• **TASK PROMPT**: Pull out every line of text from the records below and copy each one unchanged, keeping the pictures out of your answer.

Collected data

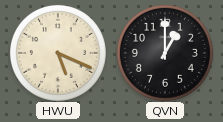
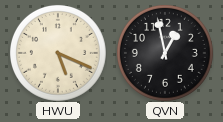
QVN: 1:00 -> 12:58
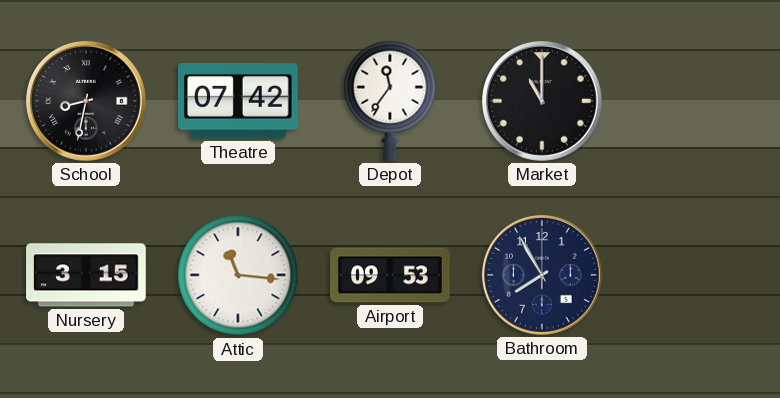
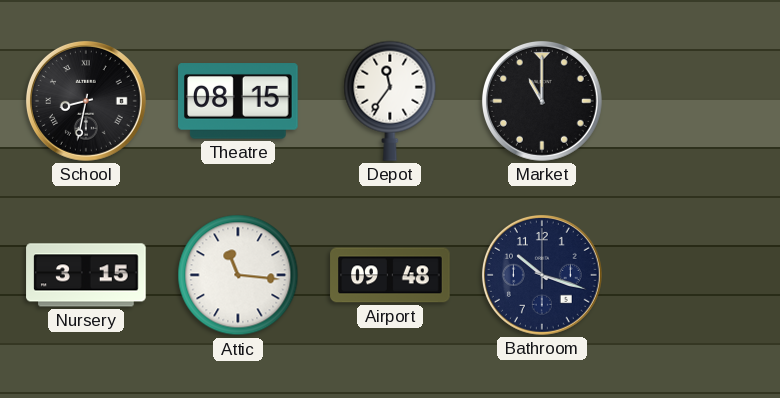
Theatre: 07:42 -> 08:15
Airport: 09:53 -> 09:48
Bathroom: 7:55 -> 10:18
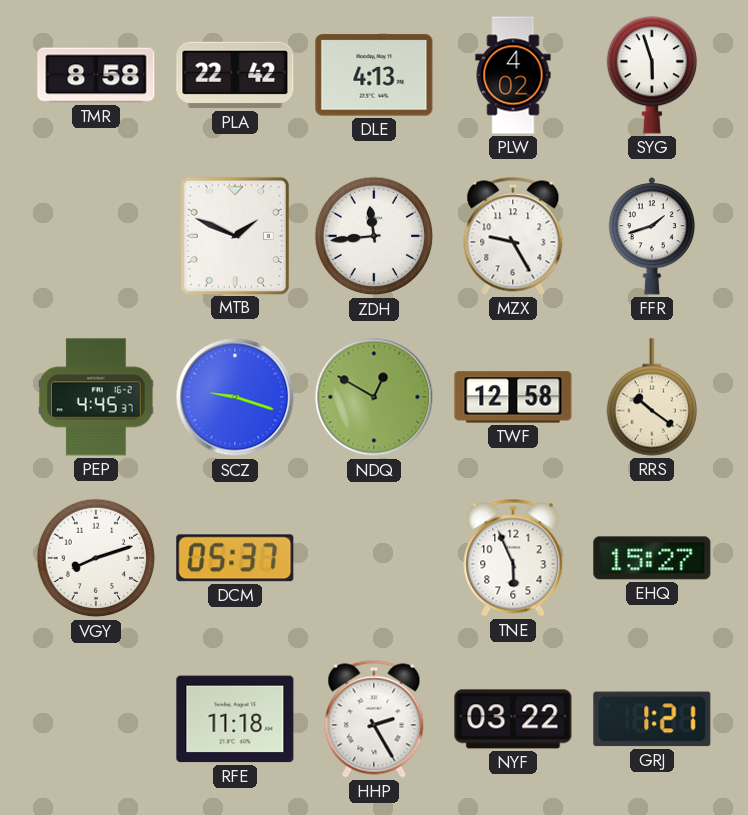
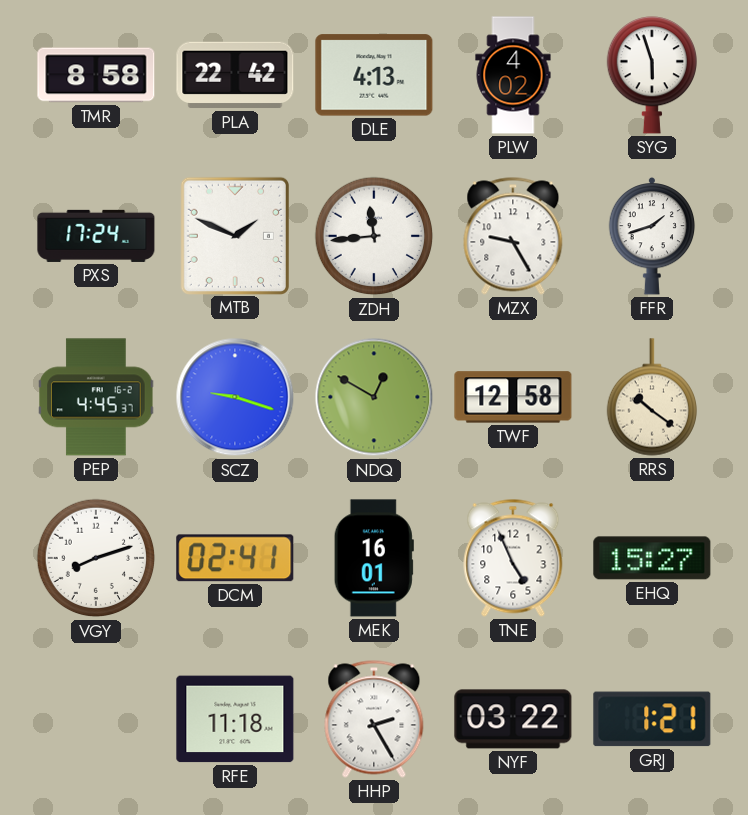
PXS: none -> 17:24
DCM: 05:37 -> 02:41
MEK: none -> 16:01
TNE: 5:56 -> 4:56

• **FULL SOLUTION**:
QVN: 1:00 -> 12:58
Theatre: 07:42 -> 08:15
Airport: 09:53 -> 09:48
Bathroom: 7:55 -> 10:18
PXS: none -> 17:24
DCM: 05:37 -> 02:41
MEK: none -> 16:01
TNE: 5:56 -> 4:56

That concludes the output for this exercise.